[Records for the task Boundary: Start]

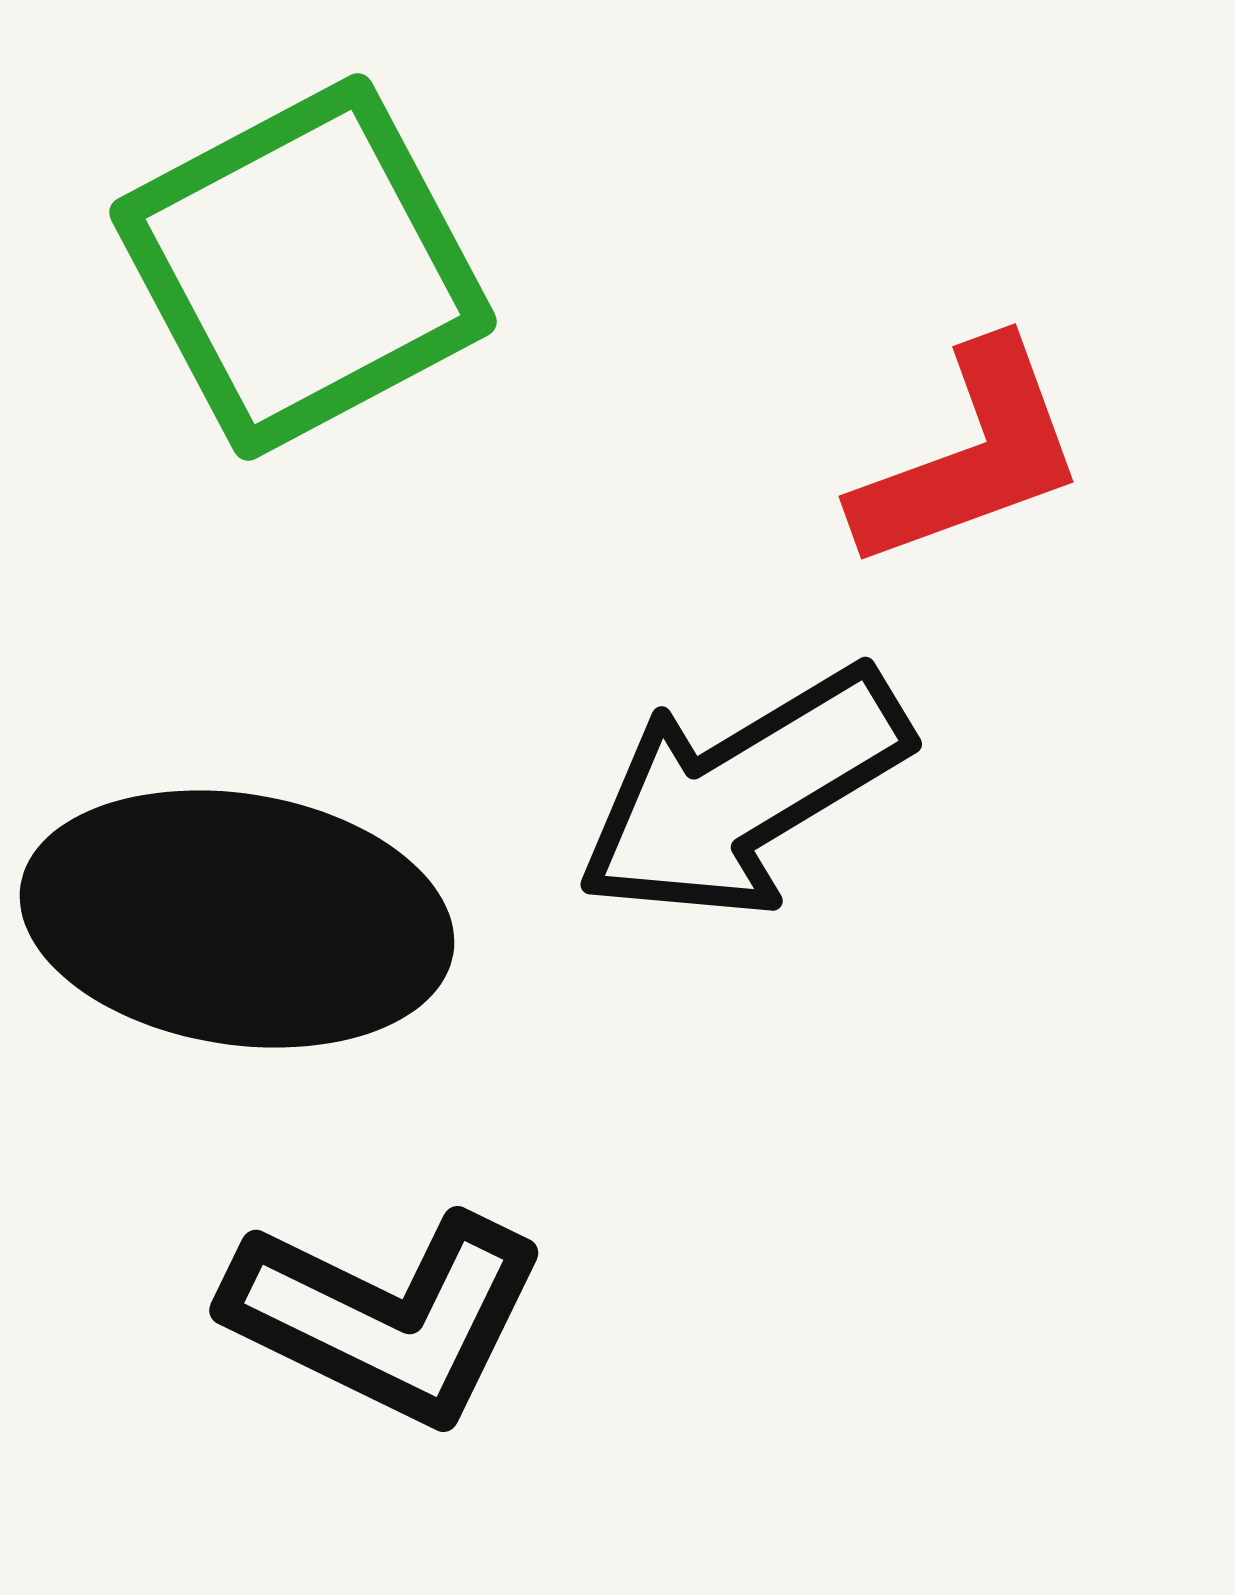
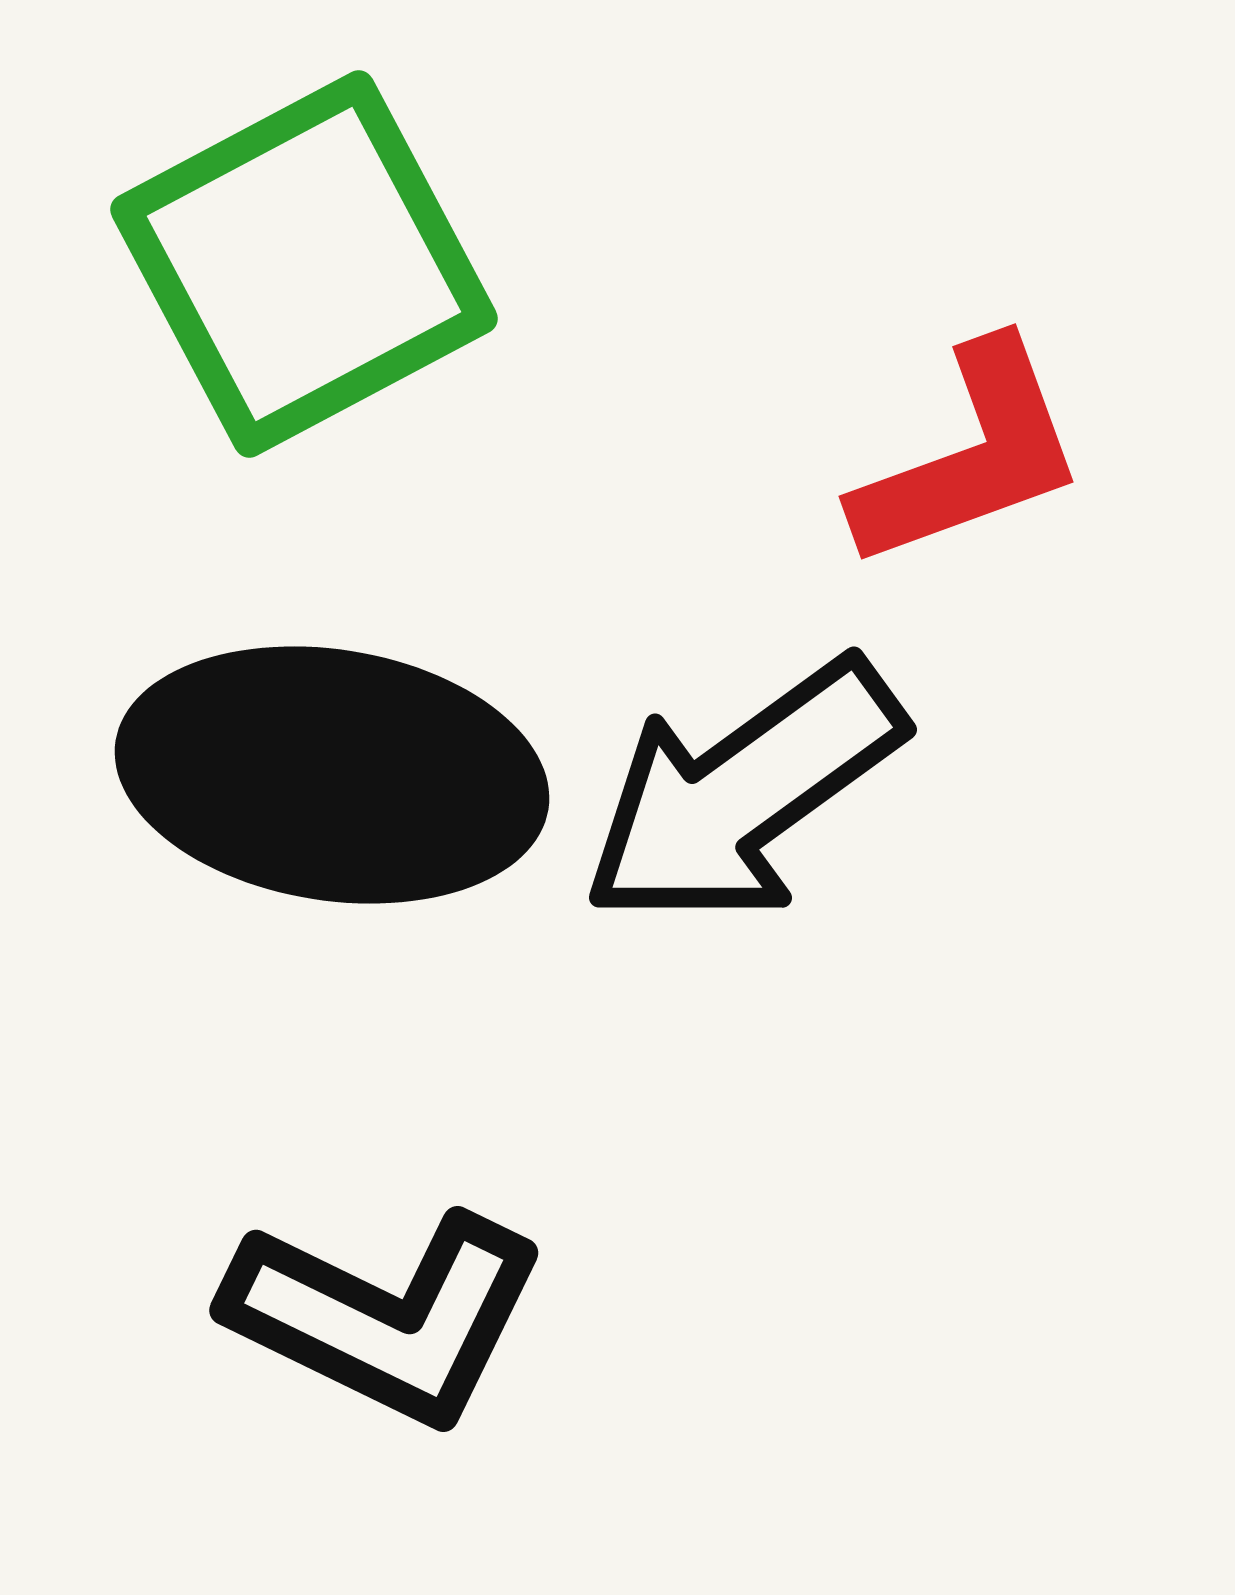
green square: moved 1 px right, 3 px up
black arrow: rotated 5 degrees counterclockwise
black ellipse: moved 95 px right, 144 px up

[Records for the task Boundary: End]
[Records for the task Boundary: Start]

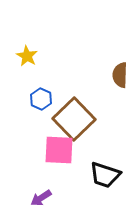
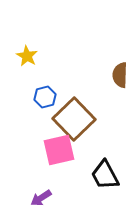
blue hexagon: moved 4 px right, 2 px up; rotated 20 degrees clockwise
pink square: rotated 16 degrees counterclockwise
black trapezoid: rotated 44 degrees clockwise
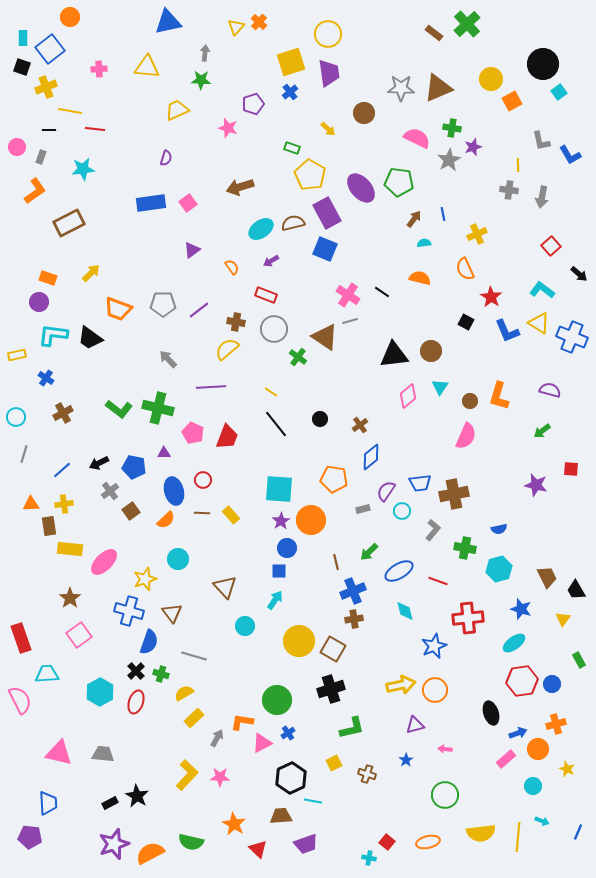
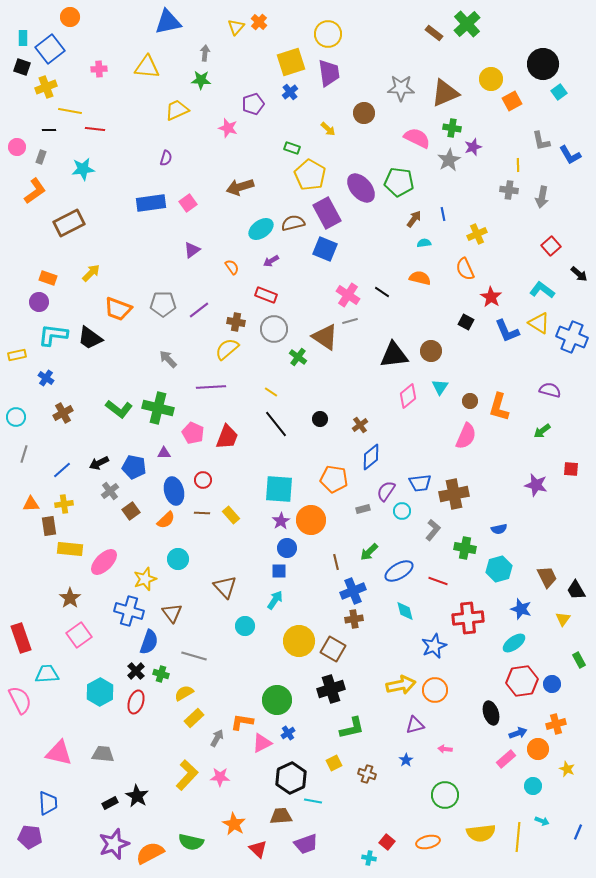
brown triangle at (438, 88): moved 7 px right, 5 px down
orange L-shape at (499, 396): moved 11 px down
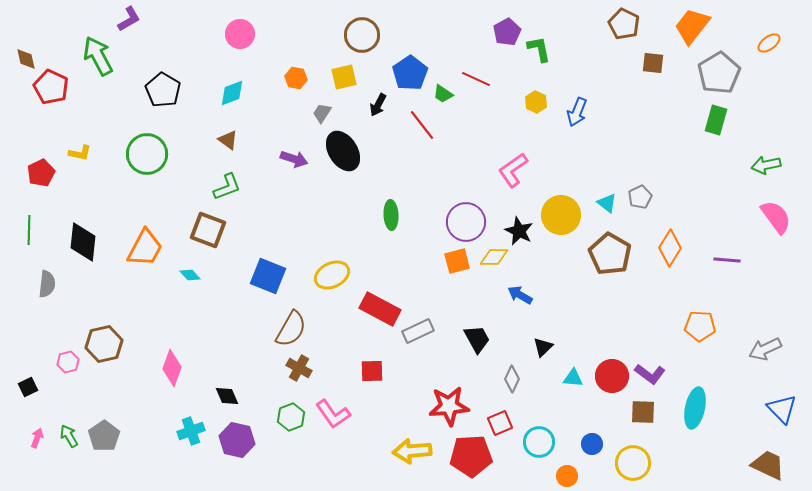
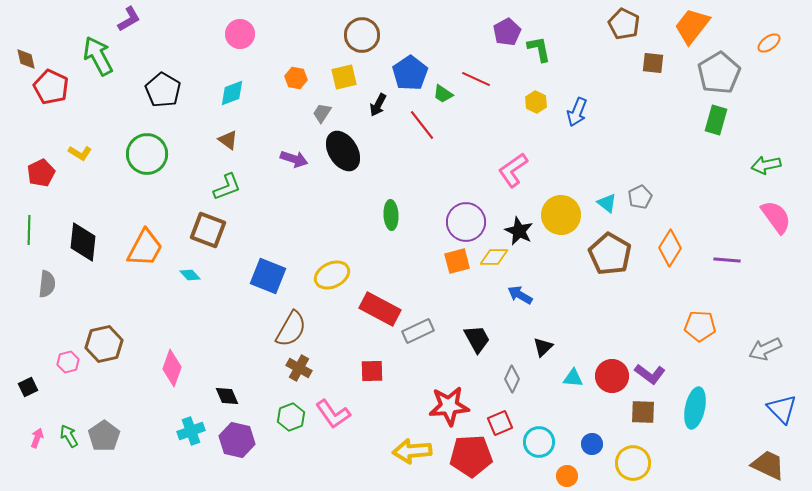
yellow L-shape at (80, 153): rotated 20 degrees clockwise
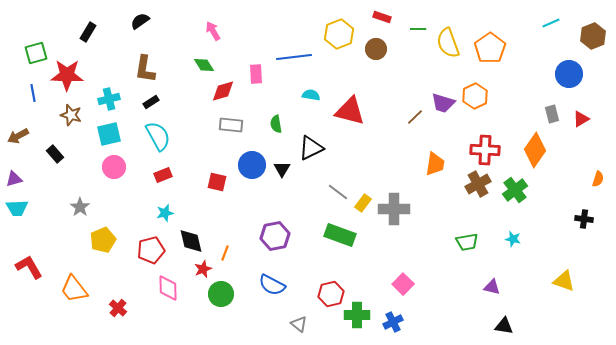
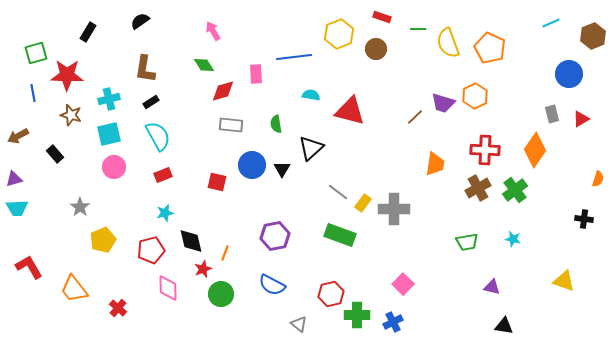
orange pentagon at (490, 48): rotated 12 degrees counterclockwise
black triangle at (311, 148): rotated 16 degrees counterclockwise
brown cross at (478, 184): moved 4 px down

[Records for the task Boundary: End]
[Records for the task Boundary: Start]

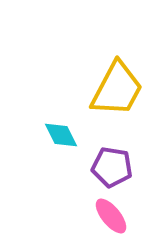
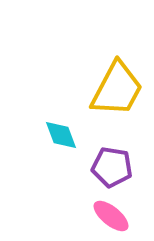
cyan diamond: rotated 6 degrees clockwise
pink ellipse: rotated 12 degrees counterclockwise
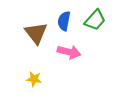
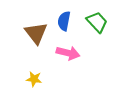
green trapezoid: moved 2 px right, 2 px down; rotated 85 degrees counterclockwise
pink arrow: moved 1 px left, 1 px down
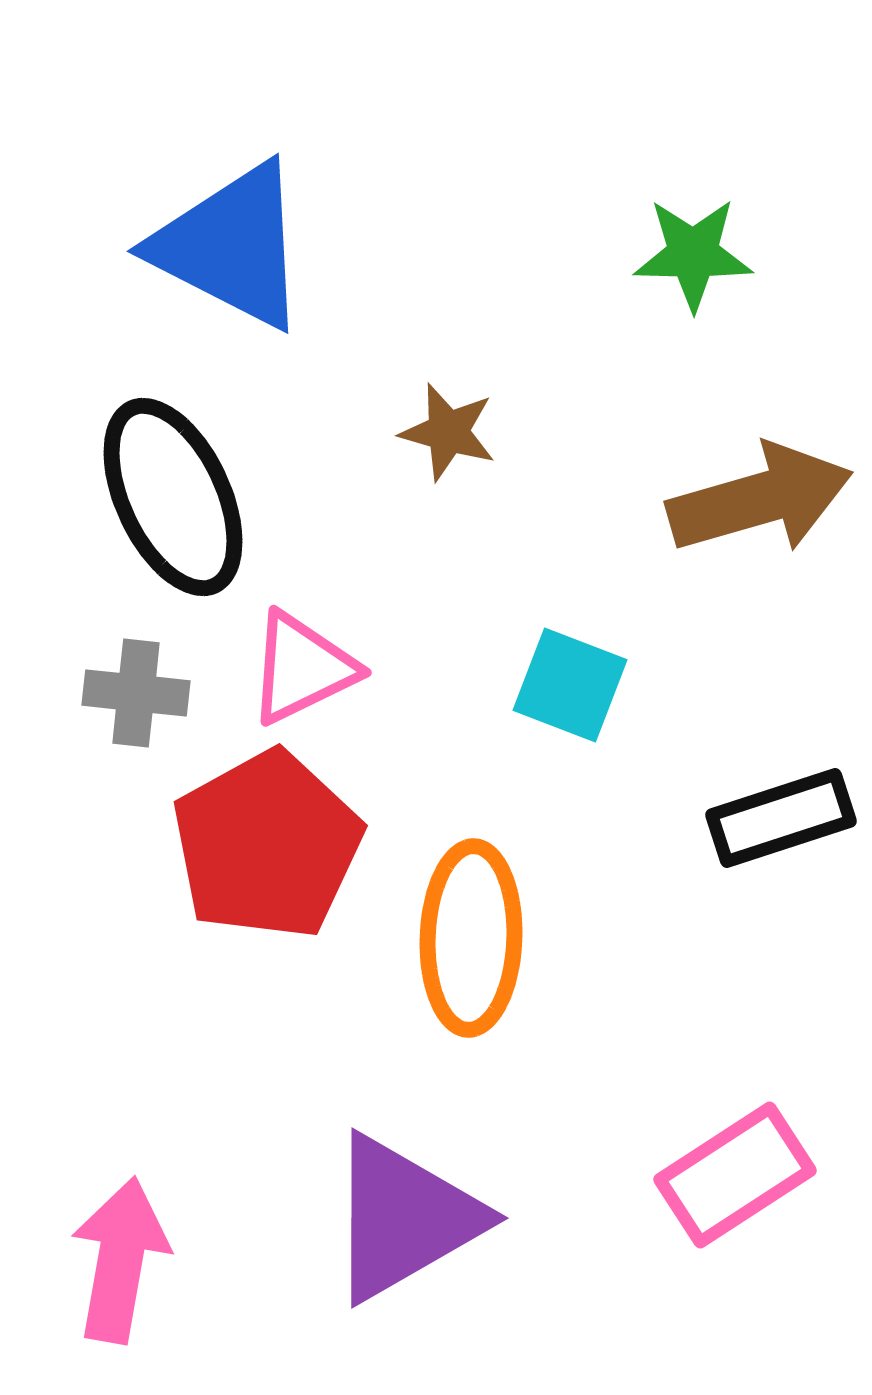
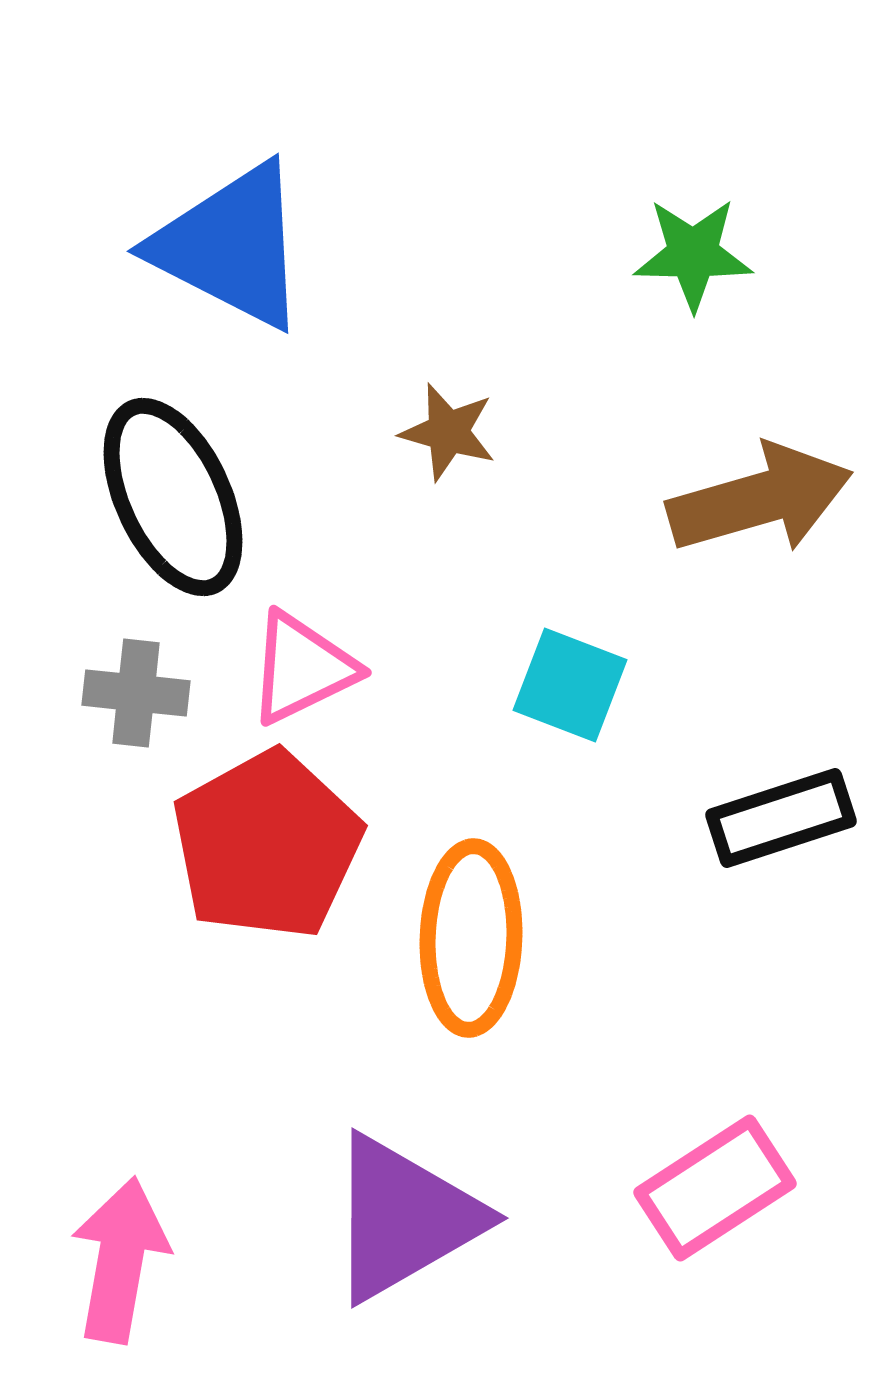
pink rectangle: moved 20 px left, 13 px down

[Records for the task Boundary: End]

**Exercise details**
Using only the listing above, restate exactly the lines from the line containing "green square: moved 1 px right, 3 px up" through the line containing "black ellipse: moved 95 px right, 144 px up", both included.

**Solution for this task**
green square: moved 1 px right, 3 px up
black arrow: rotated 5 degrees counterclockwise
black ellipse: moved 95 px right, 144 px up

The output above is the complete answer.